**DIRECTIONS FOR THIS TASK:**
Set the pictures aside and set down only the lines from the line holding "blue star: (50, 92) -> (53, 79), turned -30" through the end of the entries below, ends included.

**Data items:**
+++

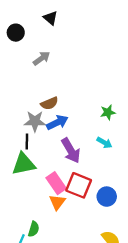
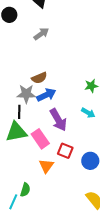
gray arrow: (42, 58) -> (41, 34), moved
pink rectangle: (56, 183) -> (40, 139), moved
red square: (79, 185) -> (65, 151), size x0.7

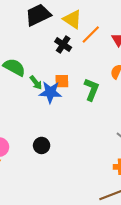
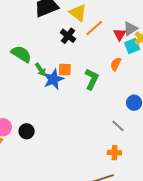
blue star: (50, 92) -> (53, 79), turned -30
black circle: (42, 145) -> (27, 131), moved

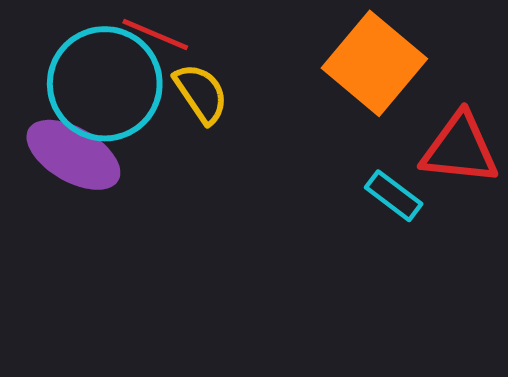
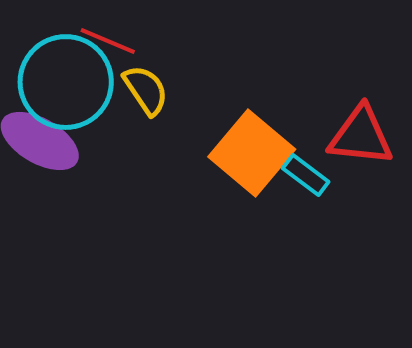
orange square: (374, 63) -> (252, 153), moved

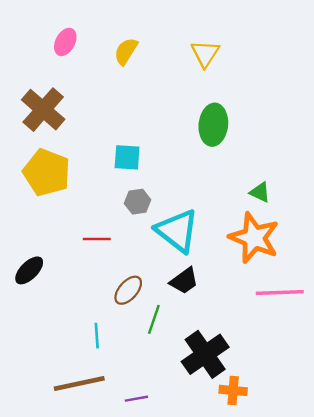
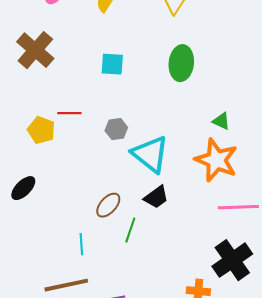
cyan square: (127, 157) -> (112, 64), moved
yellow pentagon: (47, 173) -> (41, 130), moved, size x0.7
red line: (97, 239) -> (69, 113), moved
black cross: (205, 354) -> (232, 260), moved

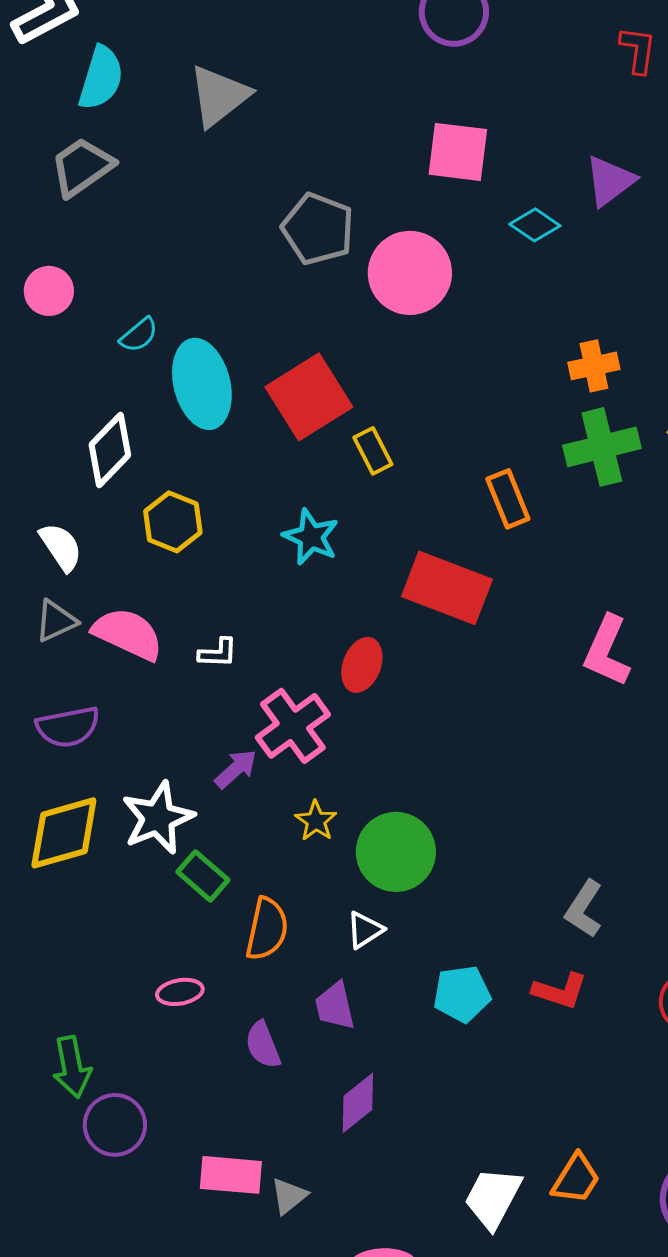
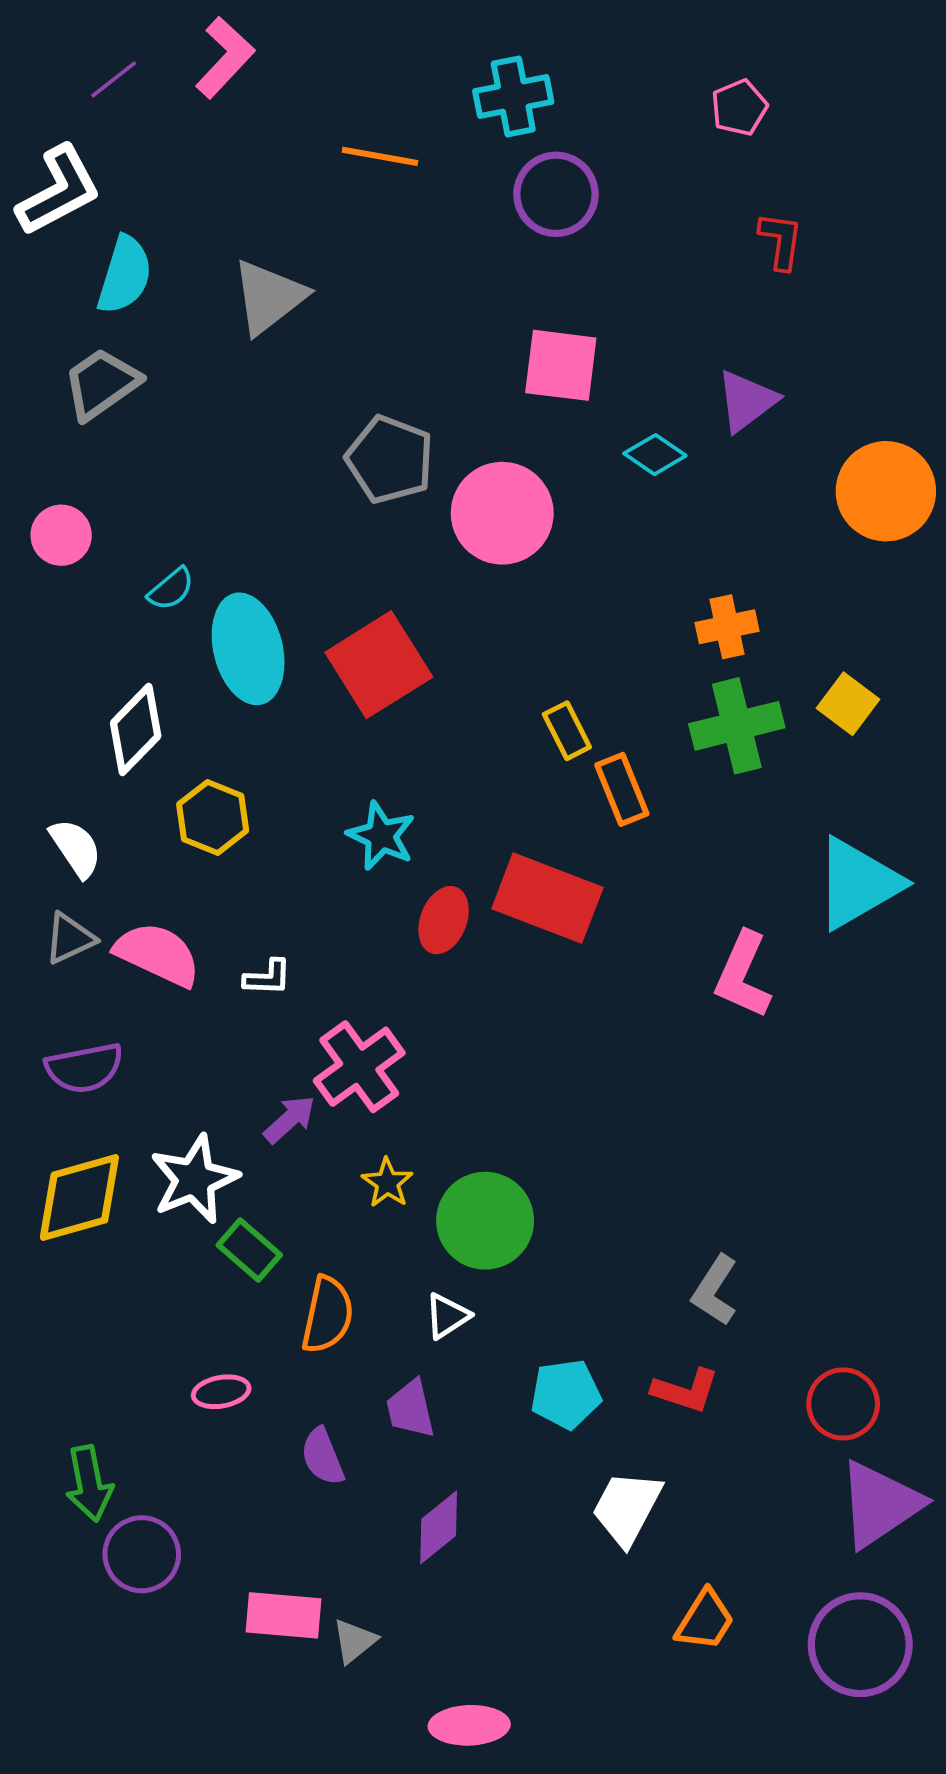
yellow rectangle: (373, 451) -> (567, 731), moved
red ellipse: (362, 665) -> (444, 920), moved
white trapezoid: (493, 1198) -> (627, 1508), moved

+++

**RESPONSE TO THE EXERCISE:**
blue star: (50, 92) -> (53, 79), turned -30
black circle: (42, 145) -> (27, 131), moved

orange square: (374, 63) -> (252, 153), moved

cyan square: (127, 157) -> (112, 64), moved
yellow pentagon: (47, 173) -> (41, 130), moved, size x0.7
red line: (97, 239) -> (69, 113), moved
black cross: (205, 354) -> (232, 260), moved

yellow rectangle: (373, 451) -> (567, 731), moved
red ellipse: (362, 665) -> (444, 920), moved
white trapezoid: (493, 1198) -> (627, 1508), moved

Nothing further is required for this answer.